GIVEN ENTRIES

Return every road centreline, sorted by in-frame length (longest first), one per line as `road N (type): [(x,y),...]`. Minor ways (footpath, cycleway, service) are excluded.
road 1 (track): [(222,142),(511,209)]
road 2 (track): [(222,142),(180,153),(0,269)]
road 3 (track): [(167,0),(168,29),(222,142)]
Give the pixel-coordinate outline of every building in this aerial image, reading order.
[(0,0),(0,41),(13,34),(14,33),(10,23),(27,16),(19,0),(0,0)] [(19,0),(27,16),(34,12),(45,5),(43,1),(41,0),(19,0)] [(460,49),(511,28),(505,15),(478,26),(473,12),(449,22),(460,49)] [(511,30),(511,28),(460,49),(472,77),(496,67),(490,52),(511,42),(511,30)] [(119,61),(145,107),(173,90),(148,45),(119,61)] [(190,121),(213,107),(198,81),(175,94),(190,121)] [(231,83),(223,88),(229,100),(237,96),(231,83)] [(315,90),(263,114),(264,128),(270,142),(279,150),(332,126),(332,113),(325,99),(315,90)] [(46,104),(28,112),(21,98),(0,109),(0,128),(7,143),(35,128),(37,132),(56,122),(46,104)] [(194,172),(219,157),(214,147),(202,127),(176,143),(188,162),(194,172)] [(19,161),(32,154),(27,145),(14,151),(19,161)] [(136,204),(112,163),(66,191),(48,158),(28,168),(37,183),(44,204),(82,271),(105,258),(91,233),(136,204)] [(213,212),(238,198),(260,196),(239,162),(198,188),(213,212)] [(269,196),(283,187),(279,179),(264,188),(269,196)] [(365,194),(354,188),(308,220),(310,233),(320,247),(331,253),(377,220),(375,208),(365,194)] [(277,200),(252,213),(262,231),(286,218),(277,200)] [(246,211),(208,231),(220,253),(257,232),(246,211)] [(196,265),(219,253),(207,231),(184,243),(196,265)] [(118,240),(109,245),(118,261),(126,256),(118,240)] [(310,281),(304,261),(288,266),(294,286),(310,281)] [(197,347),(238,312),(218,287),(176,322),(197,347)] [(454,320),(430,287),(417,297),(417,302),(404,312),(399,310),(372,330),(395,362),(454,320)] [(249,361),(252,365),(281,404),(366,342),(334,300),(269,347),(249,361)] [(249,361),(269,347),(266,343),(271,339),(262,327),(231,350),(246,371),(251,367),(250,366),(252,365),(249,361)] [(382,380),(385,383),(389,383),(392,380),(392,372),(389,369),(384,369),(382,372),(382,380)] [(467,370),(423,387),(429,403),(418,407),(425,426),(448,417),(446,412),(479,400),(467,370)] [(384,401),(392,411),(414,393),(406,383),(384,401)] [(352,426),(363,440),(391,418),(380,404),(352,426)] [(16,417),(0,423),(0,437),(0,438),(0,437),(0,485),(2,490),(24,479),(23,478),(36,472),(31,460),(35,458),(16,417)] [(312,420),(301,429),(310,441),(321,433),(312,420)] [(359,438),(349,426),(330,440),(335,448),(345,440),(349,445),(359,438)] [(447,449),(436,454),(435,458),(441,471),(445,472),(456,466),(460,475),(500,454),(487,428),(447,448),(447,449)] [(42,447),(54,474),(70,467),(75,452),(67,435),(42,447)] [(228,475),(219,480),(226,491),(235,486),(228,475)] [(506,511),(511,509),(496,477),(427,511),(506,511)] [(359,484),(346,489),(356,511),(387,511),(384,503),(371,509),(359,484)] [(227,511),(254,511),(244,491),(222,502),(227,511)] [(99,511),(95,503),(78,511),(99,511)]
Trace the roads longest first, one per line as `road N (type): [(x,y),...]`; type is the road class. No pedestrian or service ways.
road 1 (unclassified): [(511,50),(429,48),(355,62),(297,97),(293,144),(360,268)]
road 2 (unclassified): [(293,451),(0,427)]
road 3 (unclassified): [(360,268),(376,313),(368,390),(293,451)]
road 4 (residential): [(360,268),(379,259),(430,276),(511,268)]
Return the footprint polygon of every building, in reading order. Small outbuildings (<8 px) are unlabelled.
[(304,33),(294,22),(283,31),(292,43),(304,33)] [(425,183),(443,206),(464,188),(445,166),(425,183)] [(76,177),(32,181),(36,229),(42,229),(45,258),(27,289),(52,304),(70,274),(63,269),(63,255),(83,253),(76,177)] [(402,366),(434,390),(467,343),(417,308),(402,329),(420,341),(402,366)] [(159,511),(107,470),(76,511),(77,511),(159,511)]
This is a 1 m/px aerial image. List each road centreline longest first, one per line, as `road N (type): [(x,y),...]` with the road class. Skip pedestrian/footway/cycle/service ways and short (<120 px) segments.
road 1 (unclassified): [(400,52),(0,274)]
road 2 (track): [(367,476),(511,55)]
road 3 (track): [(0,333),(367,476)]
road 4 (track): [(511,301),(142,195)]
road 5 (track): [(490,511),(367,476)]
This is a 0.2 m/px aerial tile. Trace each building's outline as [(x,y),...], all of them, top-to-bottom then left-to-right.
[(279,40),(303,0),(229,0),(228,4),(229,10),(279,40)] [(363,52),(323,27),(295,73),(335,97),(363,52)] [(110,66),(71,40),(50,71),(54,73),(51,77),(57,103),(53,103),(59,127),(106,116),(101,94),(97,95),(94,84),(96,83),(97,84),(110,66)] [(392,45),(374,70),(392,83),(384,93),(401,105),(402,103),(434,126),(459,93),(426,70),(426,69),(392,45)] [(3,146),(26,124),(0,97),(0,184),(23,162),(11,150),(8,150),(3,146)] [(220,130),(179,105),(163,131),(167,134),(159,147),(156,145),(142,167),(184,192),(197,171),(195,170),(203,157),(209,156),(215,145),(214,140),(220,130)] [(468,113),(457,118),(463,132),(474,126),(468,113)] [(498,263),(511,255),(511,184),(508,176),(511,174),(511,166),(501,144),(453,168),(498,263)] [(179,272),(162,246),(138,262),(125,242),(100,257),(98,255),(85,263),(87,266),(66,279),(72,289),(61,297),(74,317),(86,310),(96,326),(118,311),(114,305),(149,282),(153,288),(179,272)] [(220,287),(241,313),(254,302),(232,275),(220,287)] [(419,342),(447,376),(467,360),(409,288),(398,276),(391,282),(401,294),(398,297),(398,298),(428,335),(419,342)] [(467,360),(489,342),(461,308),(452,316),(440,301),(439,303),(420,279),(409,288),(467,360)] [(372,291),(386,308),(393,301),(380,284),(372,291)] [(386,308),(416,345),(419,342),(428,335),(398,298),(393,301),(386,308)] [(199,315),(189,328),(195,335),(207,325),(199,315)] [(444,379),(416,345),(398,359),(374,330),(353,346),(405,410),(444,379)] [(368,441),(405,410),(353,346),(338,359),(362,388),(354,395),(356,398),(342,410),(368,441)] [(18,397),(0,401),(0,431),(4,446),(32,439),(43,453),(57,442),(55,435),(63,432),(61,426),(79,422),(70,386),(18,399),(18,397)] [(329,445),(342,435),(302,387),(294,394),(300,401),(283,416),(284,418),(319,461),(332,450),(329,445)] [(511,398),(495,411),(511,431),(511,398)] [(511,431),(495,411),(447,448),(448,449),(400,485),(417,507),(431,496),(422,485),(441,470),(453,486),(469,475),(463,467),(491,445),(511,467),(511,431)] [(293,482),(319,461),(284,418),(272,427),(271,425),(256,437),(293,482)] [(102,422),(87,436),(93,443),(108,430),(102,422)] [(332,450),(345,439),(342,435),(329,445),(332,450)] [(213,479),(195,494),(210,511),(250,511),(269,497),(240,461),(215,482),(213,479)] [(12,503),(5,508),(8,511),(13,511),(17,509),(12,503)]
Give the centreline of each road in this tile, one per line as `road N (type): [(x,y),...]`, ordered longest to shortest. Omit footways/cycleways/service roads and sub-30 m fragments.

OBJECTIVE
Please pull out the rows verbatim, starting with the first line of the rows and stopping after the line that contains "road 3 (track): [(167,0),(168,29),(222,142)]".

RESULT FOR THIS TASK
Return every road centreline, sorted by in-frame length (longest first), one per line as `road N (type): [(x,y),...]`. Minor ways (footpath, cycleway, service) are excluded.
road 1 (track): [(222,142),(511,209)]
road 2 (track): [(222,142),(180,153),(0,269)]
road 3 (track): [(167,0),(168,29),(222,142)]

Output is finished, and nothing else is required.